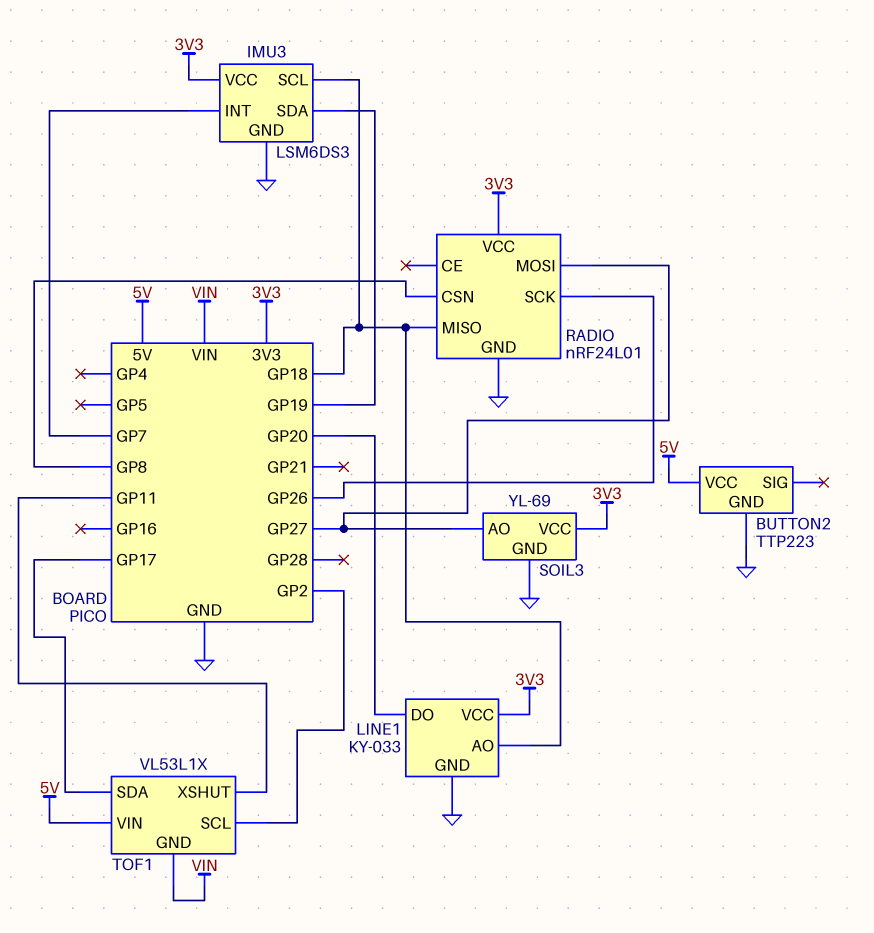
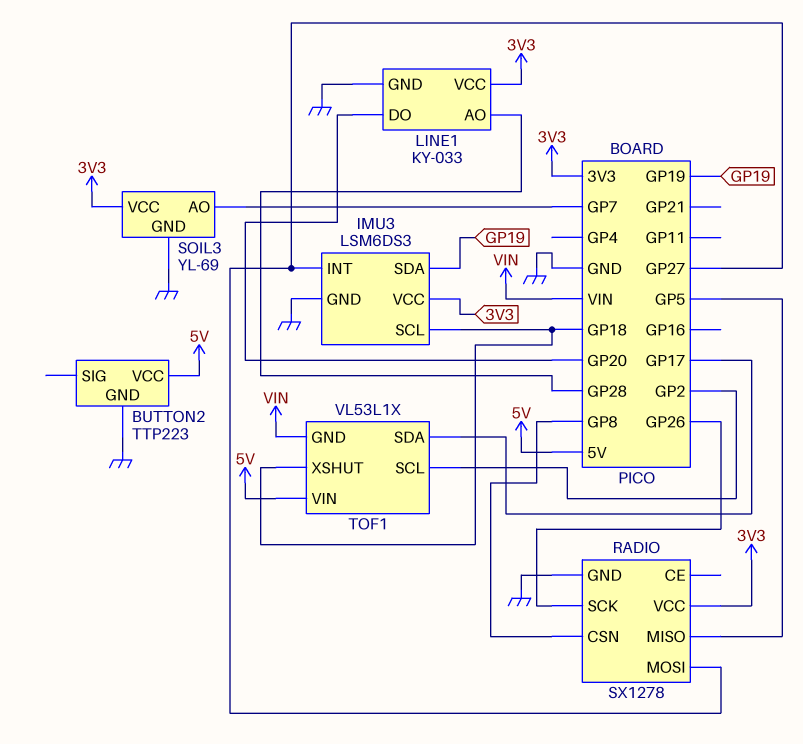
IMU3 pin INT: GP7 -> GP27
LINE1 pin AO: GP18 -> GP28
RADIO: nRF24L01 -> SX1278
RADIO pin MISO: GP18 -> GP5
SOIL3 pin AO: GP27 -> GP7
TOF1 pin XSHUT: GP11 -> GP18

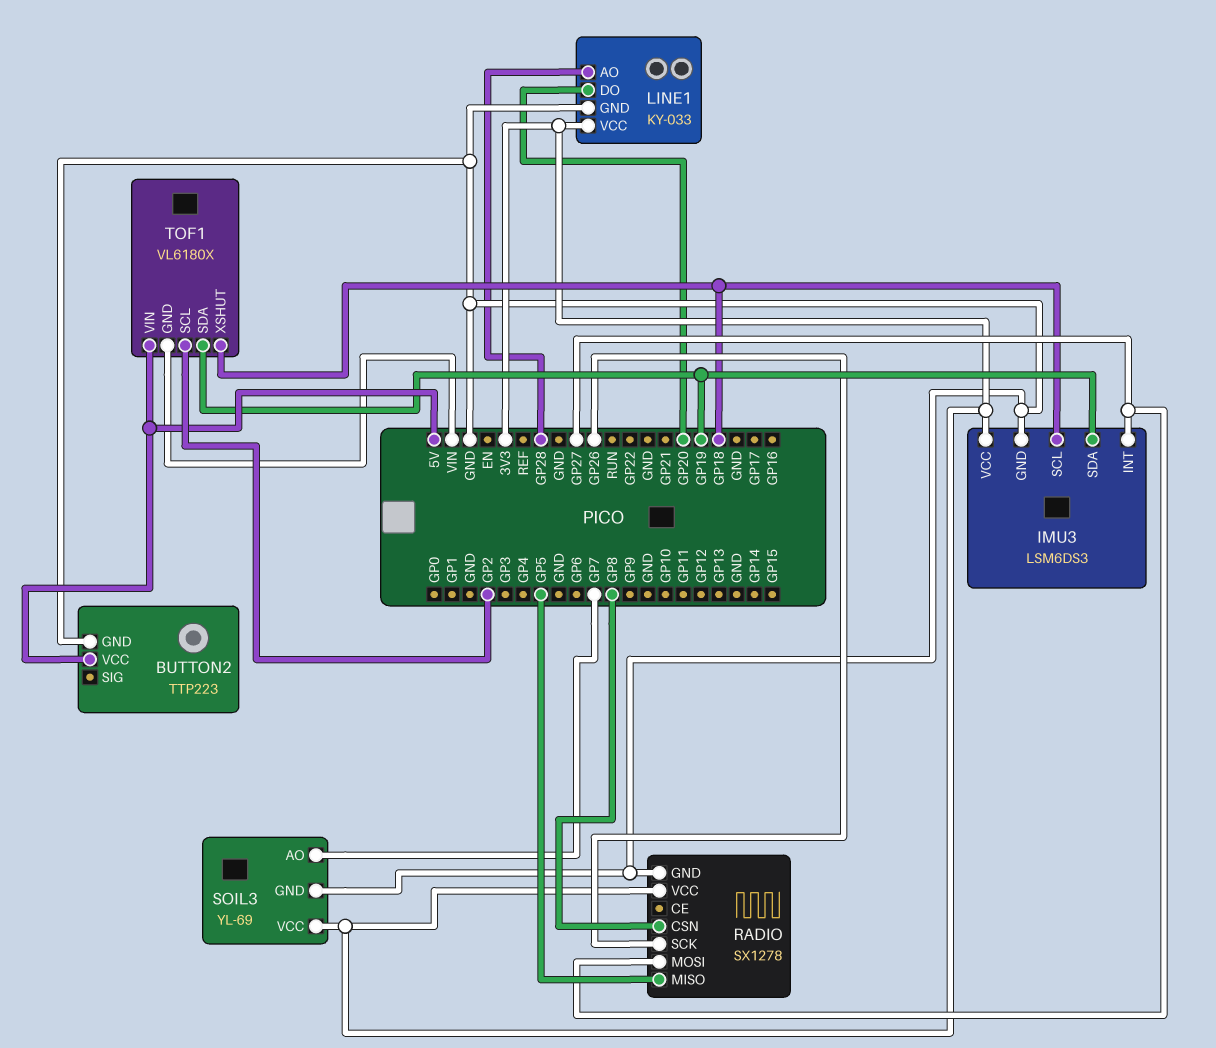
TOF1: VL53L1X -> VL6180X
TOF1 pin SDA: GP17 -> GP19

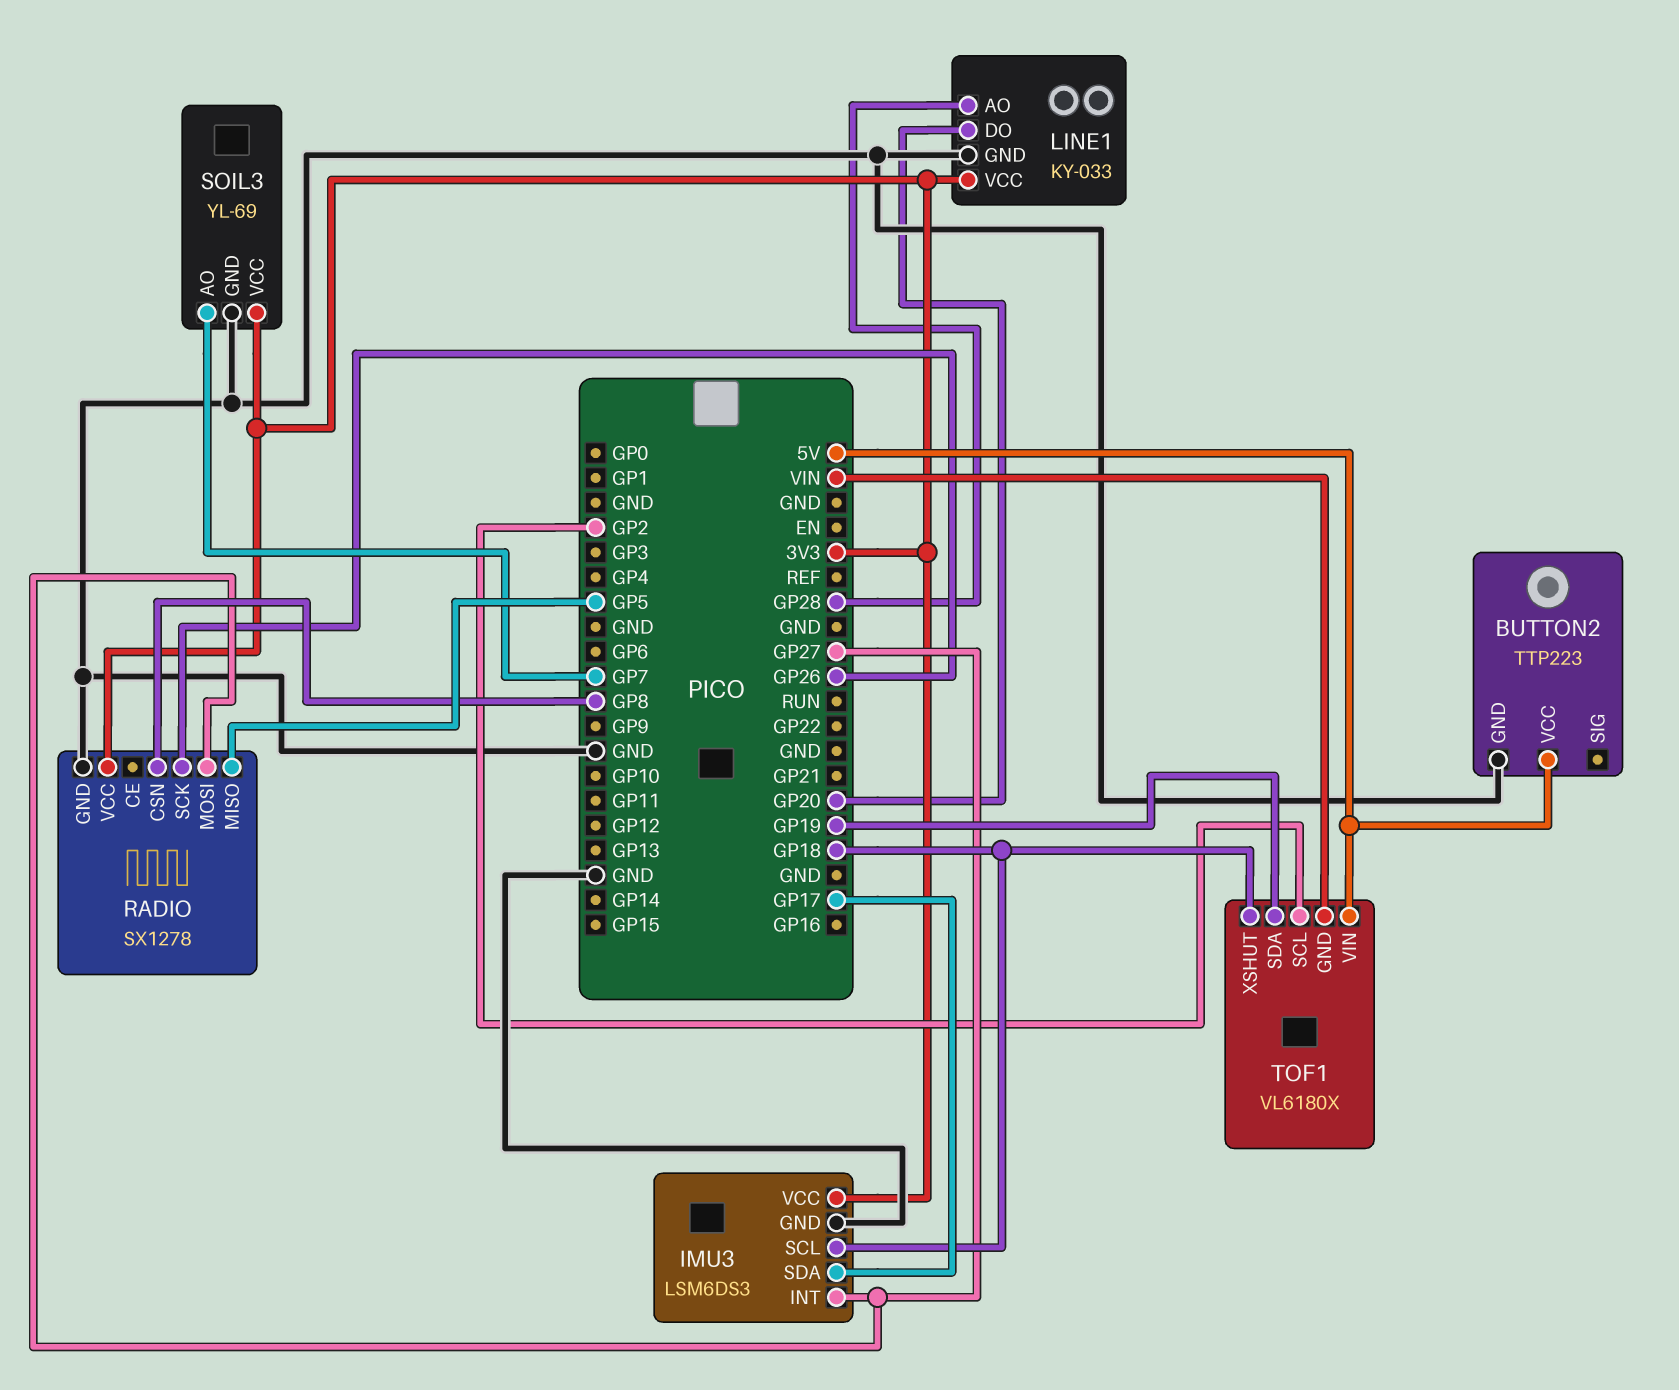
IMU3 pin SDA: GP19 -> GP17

· · · ·

• **EXERCISE REQUIREMENTS**:
Note down each line above where the word "RADIO" occurs.

• **SOLVED PROBLEM**:
RADIO: nRF24L01 -> SX1278
RADIO pin MISO: GP18 -> GP5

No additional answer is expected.